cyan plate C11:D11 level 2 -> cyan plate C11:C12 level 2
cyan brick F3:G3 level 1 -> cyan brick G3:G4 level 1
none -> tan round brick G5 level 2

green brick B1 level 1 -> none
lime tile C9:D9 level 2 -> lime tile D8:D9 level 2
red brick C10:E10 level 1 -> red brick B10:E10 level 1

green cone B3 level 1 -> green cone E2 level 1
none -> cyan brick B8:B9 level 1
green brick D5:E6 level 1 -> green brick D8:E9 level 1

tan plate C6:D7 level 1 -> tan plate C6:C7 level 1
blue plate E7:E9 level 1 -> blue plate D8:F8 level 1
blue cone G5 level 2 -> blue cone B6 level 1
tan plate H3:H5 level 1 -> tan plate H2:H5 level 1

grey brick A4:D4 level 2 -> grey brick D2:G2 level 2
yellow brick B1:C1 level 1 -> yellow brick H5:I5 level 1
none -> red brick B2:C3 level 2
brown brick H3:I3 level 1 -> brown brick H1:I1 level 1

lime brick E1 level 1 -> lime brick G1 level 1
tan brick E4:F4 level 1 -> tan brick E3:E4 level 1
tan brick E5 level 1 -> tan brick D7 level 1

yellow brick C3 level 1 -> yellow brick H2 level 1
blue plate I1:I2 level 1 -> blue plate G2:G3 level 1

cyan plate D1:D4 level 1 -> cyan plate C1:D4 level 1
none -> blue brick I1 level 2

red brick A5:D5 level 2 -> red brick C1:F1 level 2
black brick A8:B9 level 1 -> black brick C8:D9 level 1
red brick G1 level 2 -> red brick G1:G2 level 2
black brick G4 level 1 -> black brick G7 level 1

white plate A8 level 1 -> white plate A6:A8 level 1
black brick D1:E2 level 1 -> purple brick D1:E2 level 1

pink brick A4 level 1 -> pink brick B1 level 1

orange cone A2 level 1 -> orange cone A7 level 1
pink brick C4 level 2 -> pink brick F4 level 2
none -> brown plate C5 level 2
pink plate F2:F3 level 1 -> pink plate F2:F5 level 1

········

Exact copies of the lines from the one containing "black brick D1:E2" through the final line of the records are all the answer should hold.

black brick D1:E2 level 1 -> purple brick D1:E2 level 1

pink brick A4 level 1 -> pink brick B1 level 1

orange cone A2 level 1 -> orange cone A7 level 1
pink brick C4 level 2 -> pink brick F4 level 2
none -> brown plate C5 level 2
pink plate F2:F3 level 1 -> pink plate F2:F5 level 1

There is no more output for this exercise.